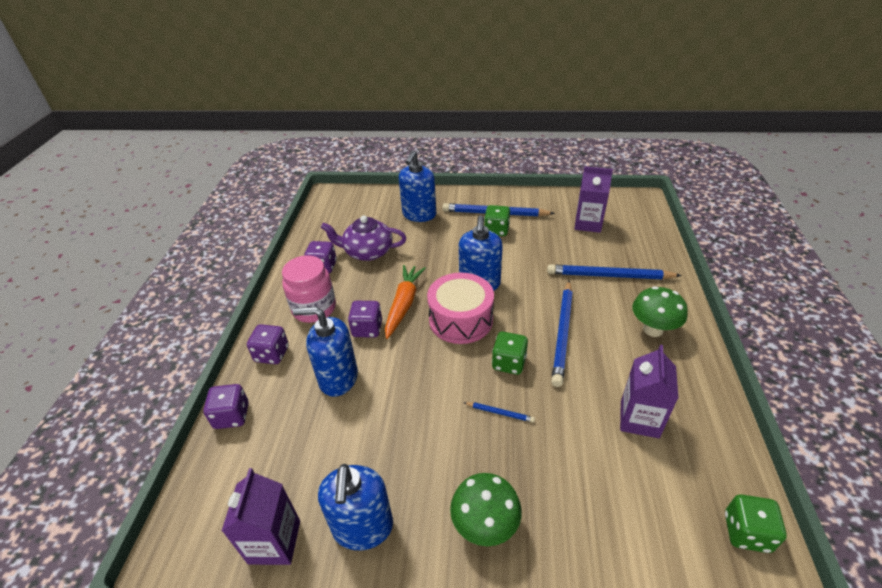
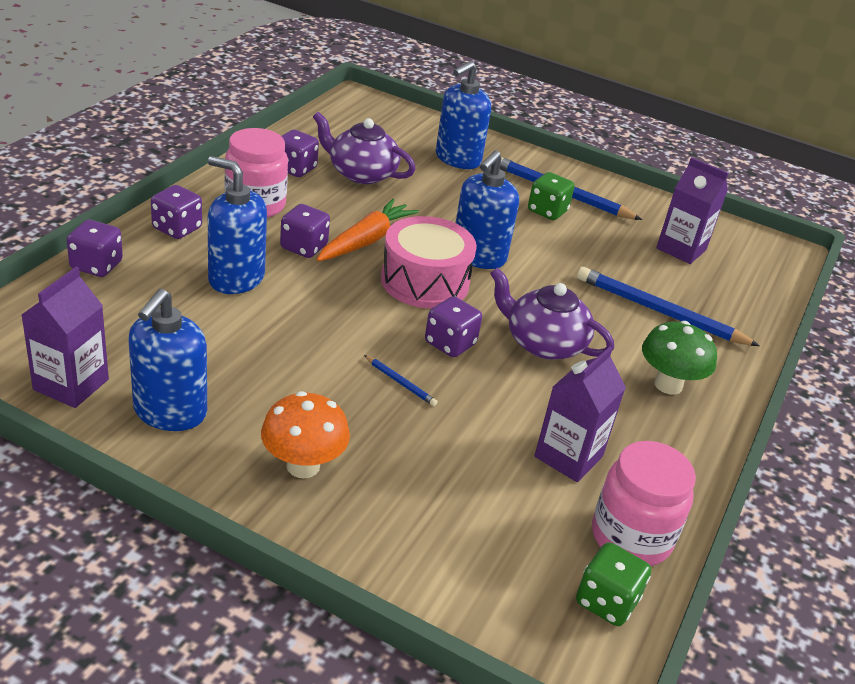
camera: 15 degrees right, 5 degrees down
green mushroom [450,473,522,546] -> orange mushroom [261,391,350,478]
green dice [492,332,528,375] -> purple dice [425,296,482,357]
blue pencil [551,281,573,387] -> purple teapot [490,267,614,360]
none -> pink jar [592,441,696,566]

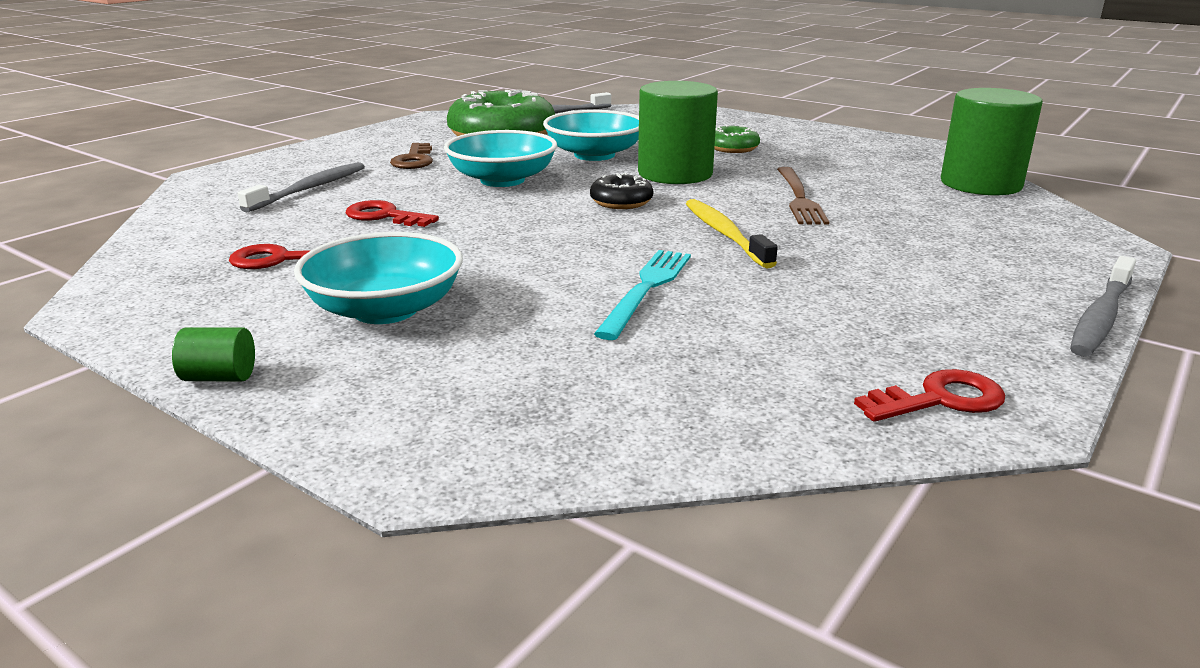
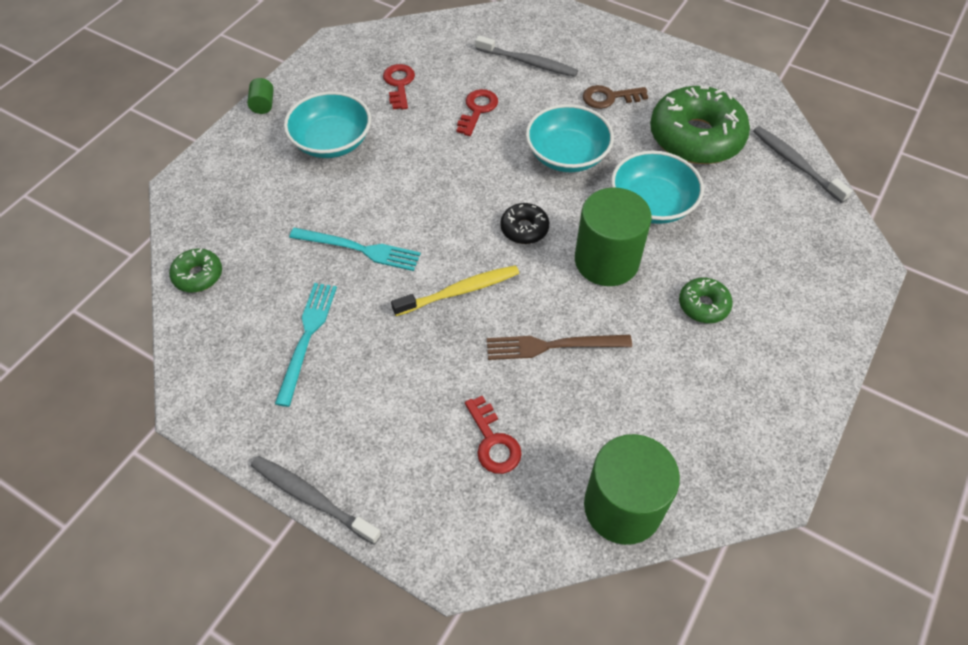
camera: 85 degrees right, 30 degrees up
red key [854,369,1005,422] -> red key moved to [465,396,522,474]
none -> green donut [169,249,222,292]
none -> turquoise fork [275,283,337,407]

# # # #

• _PROBLEM REQUIREMENTS_: Transcribe only what runs from the line with "camera: 85 degrees right, 30 degrees up" to the last line above, keeping every line exactly as written.

• _OUTPUT OF THE EXERCISE_:
camera: 85 degrees right, 30 degrees up
red key [854,369,1005,422] -> red key moved to [465,396,522,474]
none -> green donut [169,249,222,292]
none -> turquoise fork [275,283,337,407]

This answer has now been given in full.